_Given data_.
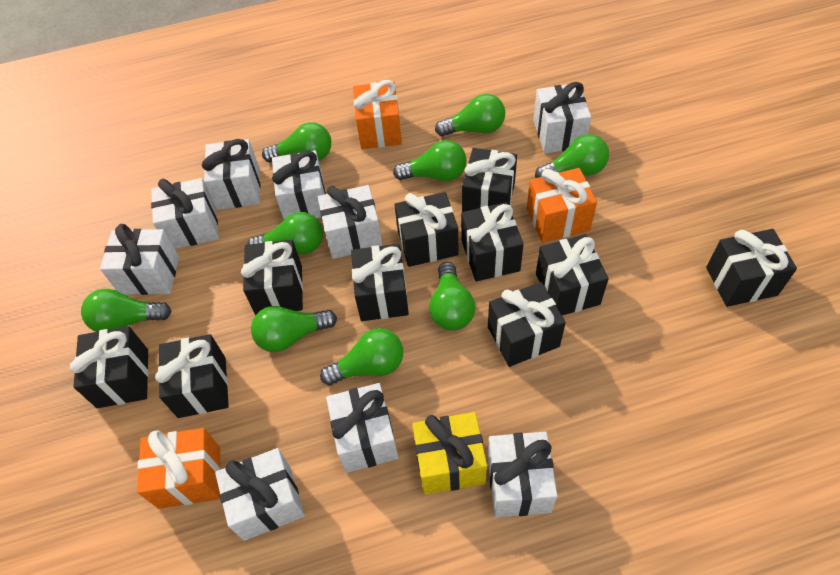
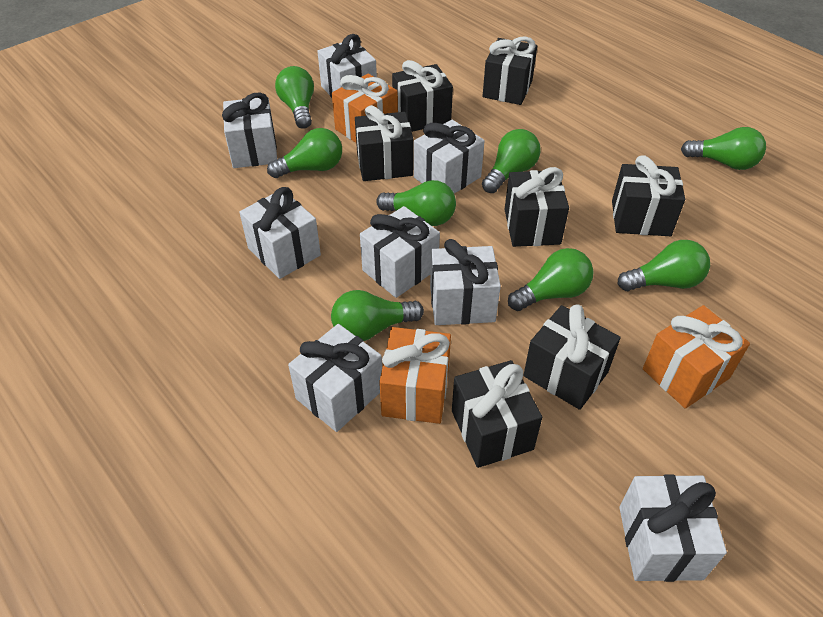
black gift: 10 -> 7
green light bulb: 9 -> 8
white gift: 9 -> 8
yellow gift: 1 -> 0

_How to complete this task_. Please set down the data above exactly as given, leaving every picture out.

_Output of the exercise_.
black gift: 10 -> 7
green light bulb: 9 -> 8
white gift: 9 -> 8
yellow gift: 1 -> 0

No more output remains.